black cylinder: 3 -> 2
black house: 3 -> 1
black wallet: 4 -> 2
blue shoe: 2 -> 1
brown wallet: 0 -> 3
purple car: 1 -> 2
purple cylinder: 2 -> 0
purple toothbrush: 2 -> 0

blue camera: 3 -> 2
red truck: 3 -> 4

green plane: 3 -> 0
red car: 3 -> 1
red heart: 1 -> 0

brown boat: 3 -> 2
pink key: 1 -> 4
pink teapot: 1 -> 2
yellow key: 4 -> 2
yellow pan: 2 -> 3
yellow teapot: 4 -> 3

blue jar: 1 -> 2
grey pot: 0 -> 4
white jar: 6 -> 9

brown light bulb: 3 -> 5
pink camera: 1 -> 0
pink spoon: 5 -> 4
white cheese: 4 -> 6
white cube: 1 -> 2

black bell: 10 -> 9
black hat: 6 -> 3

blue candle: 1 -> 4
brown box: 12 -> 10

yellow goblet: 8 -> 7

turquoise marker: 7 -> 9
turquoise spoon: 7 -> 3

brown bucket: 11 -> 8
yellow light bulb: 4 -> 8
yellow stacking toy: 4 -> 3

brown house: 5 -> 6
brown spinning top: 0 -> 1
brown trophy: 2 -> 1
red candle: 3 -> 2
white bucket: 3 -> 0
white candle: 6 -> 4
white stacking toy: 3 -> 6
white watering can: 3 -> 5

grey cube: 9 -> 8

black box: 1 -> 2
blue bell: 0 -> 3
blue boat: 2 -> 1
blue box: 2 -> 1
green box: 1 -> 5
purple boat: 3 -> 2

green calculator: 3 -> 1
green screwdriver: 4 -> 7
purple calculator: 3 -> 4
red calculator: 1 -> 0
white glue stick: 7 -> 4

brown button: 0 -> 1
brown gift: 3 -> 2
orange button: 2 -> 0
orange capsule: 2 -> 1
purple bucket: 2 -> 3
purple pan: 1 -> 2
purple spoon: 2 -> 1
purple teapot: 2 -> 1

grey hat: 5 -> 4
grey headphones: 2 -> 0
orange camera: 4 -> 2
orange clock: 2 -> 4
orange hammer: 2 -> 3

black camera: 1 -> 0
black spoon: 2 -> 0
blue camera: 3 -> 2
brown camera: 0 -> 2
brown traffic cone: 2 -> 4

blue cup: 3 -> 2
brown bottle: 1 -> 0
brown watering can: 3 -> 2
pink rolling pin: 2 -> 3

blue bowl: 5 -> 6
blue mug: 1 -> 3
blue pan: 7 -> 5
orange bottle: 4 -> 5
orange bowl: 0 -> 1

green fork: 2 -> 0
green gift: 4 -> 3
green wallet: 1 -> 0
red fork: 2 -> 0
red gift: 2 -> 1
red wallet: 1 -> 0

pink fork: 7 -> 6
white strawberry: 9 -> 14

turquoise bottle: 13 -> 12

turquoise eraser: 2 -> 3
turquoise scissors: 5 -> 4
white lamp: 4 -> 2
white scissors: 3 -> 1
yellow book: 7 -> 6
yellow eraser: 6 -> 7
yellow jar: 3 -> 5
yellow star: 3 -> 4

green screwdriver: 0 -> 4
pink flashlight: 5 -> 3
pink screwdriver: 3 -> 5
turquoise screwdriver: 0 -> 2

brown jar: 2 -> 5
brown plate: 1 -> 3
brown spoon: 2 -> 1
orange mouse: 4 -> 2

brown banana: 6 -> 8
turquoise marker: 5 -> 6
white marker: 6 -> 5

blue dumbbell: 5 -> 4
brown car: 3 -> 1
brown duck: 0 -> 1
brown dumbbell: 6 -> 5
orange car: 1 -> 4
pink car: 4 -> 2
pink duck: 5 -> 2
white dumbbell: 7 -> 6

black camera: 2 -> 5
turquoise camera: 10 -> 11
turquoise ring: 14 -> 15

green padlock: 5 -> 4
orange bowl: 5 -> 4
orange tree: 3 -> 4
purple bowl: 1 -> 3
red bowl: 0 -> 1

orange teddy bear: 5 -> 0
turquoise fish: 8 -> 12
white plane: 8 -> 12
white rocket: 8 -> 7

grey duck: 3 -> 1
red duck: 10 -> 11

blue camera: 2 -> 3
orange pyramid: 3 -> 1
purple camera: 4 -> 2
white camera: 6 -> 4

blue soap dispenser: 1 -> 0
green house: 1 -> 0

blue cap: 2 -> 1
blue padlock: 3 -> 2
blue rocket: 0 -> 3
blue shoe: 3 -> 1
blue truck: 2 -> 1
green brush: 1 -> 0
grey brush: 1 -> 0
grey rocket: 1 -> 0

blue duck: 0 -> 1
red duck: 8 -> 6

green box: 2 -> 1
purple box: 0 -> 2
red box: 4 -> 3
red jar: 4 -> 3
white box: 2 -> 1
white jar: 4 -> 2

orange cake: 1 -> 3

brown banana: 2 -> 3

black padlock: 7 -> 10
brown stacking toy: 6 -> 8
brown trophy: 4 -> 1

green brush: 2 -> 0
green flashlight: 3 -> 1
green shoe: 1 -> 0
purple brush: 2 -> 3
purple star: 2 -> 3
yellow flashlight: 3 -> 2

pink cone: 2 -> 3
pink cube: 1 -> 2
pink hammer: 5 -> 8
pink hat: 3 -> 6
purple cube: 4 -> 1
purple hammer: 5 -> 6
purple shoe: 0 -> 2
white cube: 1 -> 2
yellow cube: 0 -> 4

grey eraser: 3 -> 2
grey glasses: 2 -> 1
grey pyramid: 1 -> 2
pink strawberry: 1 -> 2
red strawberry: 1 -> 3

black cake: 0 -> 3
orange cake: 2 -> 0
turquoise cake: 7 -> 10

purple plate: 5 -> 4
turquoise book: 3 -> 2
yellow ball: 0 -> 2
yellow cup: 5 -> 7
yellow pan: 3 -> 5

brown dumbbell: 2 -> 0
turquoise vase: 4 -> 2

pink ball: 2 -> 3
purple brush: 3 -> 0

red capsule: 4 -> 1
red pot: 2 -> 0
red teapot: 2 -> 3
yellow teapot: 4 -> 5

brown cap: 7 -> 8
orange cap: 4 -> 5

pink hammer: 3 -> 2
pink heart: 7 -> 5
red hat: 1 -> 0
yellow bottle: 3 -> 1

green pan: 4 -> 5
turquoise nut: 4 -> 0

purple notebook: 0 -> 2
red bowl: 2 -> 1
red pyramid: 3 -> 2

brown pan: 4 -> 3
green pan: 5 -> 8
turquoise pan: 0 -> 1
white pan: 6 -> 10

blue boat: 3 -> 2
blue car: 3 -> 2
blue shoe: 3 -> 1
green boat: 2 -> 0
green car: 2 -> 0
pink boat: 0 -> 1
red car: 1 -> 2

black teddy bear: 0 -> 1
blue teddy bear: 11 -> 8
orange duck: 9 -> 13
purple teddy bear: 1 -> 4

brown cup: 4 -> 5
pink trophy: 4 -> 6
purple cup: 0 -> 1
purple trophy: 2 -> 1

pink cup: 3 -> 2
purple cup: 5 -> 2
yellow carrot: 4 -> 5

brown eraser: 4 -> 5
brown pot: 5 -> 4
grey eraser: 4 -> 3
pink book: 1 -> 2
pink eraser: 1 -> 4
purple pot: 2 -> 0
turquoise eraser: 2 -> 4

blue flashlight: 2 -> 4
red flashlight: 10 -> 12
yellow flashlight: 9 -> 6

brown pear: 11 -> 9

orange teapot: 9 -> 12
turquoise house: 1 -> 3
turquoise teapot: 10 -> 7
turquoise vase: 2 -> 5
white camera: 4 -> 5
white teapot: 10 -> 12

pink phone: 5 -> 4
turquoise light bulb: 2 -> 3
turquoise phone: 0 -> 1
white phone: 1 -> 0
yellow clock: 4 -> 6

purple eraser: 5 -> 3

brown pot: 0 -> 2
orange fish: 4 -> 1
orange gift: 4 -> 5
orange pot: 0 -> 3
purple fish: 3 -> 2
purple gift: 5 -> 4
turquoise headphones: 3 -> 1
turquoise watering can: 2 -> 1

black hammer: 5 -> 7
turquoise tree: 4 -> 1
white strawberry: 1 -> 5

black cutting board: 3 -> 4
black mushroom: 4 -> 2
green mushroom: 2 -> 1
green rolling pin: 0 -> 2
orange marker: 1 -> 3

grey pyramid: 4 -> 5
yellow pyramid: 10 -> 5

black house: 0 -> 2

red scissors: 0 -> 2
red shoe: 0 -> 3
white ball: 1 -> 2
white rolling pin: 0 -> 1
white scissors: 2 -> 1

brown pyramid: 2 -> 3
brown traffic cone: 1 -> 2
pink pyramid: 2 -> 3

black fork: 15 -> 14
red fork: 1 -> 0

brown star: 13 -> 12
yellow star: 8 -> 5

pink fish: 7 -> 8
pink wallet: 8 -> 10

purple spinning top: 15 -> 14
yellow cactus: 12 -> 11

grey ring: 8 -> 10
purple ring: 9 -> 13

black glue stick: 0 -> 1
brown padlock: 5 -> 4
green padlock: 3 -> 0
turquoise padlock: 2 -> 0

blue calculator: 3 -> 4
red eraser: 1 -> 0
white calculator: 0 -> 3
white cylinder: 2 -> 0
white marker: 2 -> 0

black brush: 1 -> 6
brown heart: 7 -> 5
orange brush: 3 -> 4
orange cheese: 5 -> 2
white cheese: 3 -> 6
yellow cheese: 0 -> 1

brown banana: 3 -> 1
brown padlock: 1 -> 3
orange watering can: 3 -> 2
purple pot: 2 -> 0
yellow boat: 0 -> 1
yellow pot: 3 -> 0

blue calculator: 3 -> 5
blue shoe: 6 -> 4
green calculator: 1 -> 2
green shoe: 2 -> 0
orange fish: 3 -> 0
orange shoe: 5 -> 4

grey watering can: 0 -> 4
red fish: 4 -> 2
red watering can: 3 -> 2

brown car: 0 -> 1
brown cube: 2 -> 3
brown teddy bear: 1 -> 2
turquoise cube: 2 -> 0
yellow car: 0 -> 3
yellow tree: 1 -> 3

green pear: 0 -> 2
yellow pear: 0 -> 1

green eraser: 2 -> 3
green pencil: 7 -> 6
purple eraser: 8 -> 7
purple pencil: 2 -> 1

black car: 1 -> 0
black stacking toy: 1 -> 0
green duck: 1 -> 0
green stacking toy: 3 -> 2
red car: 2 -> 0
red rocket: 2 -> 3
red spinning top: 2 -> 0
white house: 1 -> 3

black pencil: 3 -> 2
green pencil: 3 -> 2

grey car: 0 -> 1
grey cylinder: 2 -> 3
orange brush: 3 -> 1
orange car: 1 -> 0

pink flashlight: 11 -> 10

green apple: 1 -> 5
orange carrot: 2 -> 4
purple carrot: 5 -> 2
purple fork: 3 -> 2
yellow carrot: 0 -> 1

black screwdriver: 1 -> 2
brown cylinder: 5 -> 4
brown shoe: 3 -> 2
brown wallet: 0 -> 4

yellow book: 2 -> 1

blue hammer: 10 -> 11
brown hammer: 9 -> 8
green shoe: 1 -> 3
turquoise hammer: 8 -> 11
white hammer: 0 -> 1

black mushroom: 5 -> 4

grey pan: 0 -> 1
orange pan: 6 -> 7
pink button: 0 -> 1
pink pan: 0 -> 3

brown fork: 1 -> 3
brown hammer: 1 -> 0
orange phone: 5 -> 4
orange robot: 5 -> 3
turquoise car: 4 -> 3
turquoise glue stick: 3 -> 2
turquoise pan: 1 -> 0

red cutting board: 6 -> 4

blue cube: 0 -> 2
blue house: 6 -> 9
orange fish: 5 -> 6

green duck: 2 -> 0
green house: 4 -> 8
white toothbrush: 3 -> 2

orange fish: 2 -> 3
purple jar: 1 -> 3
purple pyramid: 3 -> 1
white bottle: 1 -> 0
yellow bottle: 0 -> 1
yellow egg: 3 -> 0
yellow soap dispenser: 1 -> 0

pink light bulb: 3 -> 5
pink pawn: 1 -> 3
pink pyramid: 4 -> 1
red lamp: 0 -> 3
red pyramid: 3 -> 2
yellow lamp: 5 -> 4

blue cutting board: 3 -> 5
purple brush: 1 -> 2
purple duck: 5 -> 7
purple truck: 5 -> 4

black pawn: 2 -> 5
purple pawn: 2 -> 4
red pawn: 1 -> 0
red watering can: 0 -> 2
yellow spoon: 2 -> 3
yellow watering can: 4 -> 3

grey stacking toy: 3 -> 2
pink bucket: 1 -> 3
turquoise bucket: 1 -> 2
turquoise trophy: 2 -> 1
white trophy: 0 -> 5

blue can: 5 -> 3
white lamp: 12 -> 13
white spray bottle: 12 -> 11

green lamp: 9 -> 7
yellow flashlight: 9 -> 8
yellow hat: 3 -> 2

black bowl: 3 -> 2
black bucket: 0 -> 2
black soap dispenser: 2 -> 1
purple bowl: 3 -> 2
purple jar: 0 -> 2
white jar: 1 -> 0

-------------------------

From the data above, show each line that contains "pear".

brown pear: 11 -> 9
green pear: 0 -> 2
yellow pear: 0 -> 1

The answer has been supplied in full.